BEGIN Input

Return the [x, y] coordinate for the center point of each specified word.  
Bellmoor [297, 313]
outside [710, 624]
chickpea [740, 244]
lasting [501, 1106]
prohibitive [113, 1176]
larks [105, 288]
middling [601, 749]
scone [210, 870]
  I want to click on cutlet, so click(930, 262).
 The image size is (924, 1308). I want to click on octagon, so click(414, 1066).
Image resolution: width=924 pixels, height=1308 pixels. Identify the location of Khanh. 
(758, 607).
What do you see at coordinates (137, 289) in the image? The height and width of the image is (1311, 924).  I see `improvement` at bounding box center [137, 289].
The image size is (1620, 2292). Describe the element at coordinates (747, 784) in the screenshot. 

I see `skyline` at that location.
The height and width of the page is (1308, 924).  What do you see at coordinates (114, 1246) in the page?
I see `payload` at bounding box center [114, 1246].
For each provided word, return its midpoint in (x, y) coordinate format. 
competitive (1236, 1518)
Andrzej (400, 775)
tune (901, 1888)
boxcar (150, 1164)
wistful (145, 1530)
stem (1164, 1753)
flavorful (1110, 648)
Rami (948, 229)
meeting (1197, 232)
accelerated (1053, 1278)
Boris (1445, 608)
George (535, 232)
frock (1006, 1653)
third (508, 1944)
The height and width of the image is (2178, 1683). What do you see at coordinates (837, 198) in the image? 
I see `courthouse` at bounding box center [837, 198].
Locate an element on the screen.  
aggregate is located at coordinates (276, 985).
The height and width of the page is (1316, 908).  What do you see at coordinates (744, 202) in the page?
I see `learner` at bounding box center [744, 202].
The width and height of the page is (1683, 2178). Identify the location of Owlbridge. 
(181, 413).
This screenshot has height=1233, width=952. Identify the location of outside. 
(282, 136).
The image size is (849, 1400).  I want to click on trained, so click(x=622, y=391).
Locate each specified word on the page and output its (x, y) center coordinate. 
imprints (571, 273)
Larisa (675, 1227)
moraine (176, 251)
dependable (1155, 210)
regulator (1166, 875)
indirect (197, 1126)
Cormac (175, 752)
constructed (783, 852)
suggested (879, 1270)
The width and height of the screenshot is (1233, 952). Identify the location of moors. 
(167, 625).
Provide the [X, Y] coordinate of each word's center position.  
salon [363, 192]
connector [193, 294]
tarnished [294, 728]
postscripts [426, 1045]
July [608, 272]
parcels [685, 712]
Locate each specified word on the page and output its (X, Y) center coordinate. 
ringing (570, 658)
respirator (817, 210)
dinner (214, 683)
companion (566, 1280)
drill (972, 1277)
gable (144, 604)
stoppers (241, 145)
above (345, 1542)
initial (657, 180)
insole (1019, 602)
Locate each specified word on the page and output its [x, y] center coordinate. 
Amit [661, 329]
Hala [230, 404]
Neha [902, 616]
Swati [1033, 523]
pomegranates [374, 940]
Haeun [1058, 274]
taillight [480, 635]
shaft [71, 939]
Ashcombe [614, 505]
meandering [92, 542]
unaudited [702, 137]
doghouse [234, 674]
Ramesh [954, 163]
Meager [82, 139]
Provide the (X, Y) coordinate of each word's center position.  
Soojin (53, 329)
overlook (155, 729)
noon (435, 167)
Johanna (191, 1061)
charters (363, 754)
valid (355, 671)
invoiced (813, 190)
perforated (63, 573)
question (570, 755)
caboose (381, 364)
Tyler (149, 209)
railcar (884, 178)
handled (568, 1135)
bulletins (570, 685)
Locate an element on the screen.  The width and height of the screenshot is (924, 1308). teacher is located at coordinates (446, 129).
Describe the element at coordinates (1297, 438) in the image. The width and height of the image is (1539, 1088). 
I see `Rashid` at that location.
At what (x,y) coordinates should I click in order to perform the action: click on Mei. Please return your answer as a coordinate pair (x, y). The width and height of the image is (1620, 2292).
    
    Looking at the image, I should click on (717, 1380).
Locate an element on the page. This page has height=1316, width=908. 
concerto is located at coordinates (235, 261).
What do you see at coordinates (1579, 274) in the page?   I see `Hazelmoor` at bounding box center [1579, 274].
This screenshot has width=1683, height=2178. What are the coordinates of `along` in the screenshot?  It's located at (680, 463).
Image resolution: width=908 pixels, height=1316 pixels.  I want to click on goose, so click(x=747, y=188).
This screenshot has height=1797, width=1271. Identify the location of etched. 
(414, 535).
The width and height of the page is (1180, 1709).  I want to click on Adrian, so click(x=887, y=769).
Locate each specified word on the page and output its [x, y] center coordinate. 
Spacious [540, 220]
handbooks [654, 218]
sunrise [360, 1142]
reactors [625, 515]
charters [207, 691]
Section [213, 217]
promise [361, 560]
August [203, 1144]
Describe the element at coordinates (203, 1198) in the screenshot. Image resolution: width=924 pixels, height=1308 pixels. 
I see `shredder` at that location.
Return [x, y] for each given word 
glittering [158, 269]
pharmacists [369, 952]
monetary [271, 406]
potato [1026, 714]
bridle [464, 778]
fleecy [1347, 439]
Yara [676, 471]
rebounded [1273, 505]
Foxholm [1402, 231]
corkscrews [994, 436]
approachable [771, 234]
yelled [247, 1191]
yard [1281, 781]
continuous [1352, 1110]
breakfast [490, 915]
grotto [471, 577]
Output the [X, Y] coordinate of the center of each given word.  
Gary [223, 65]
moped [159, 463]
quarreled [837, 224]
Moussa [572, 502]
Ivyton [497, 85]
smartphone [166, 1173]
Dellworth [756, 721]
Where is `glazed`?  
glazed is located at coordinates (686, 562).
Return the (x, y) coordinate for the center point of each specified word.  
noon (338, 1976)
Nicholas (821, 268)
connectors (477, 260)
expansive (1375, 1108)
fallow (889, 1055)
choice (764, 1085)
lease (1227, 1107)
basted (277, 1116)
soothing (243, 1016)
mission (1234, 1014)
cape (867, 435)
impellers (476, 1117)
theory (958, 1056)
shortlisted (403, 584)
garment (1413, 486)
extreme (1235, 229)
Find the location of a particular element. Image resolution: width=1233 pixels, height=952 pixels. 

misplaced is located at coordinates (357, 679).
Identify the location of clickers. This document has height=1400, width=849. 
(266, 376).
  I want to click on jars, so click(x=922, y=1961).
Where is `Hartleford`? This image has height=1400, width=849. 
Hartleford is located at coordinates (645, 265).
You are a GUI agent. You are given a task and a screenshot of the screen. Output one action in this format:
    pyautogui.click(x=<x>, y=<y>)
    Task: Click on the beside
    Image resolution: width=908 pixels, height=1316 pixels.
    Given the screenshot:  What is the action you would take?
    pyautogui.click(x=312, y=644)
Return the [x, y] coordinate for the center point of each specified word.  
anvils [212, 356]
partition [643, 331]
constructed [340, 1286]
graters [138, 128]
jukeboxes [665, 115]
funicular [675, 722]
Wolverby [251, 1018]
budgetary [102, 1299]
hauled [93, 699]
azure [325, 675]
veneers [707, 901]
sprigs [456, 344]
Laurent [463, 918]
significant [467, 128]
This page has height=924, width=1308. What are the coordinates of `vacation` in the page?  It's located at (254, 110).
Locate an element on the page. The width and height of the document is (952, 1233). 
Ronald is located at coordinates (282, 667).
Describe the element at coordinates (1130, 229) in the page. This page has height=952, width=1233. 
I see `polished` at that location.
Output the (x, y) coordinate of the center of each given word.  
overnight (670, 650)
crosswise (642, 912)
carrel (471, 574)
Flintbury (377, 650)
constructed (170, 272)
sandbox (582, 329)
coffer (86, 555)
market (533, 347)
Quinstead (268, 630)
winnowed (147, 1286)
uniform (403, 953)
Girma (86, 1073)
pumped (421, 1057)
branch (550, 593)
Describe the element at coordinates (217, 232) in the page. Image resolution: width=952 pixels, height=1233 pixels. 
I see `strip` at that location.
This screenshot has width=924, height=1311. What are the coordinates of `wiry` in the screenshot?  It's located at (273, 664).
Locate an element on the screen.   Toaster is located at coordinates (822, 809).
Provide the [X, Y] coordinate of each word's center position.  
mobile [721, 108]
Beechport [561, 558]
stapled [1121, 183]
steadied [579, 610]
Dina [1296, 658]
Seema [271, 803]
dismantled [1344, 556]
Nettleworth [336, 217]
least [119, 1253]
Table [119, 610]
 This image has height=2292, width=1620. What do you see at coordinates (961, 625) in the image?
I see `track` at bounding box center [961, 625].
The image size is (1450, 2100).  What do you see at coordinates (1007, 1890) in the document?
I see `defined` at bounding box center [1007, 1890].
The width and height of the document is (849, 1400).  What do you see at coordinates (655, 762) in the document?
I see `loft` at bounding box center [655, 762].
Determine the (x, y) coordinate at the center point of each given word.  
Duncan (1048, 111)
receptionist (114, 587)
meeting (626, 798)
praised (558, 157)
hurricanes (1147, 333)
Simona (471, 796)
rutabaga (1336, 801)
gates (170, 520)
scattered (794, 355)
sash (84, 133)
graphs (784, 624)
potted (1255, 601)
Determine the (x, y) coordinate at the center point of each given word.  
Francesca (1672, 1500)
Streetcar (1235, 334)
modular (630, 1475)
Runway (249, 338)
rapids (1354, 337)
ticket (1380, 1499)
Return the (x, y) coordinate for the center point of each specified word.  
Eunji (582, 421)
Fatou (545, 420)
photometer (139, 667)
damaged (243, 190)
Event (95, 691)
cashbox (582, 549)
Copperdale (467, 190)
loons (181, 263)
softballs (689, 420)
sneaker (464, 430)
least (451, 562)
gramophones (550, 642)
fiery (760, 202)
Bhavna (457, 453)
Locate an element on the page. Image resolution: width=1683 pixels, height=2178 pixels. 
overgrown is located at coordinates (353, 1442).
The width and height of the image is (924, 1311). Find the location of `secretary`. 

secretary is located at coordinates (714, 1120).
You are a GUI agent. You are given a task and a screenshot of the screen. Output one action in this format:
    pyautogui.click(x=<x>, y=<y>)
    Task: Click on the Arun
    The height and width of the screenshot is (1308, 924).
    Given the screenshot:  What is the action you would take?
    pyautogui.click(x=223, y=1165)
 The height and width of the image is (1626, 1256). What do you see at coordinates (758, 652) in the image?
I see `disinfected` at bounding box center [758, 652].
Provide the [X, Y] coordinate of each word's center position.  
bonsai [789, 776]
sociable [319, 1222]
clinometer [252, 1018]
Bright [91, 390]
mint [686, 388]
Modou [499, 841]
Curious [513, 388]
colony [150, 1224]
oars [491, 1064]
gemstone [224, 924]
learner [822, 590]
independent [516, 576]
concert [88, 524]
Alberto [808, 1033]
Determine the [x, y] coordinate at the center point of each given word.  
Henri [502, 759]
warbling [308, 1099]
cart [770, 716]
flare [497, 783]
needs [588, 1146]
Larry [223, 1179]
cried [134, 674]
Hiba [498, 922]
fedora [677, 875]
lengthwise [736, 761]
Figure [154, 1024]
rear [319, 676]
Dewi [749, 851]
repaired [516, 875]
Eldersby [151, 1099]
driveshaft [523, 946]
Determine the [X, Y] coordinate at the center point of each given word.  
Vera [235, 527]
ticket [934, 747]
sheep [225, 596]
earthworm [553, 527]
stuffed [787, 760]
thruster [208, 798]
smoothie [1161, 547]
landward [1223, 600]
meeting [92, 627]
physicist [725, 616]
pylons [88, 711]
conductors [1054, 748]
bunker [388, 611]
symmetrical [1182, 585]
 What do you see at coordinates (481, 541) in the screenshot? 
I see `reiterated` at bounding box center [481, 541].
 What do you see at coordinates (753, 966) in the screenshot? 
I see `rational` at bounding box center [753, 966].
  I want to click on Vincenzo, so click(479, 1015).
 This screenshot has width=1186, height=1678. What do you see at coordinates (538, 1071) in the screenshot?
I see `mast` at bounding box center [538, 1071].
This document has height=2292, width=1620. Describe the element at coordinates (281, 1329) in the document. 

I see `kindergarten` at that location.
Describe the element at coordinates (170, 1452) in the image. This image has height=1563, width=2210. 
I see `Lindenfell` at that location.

END Input

▸ **What you are asked to do**
Copy out the listing above from its first line through the line containing "What do you see at coordinates (137, 289)", keeping both ends and nothing more.

▸ **Final result**
Return the [x, y] coordinate for the center point of each specified word.  
Bellmoor [297, 313]
outside [710, 624]
chickpea [740, 244]
lasting [501, 1106]
prohibitive [113, 1176]
larks [105, 288]
middling [601, 749]
scone [210, 870]
  I want to click on cutlet, so click(930, 262).
 The image size is (924, 1308). I want to click on octagon, so click(414, 1066).
Image resolution: width=924 pixels, height=1308 pixels. Identify the location of Khanh. 
(758, 607).
What do you see at coordinates (137, 289) in the image? The height and width of the image is (1311, 924).  I see `improvement` at bounding box center [137, 289].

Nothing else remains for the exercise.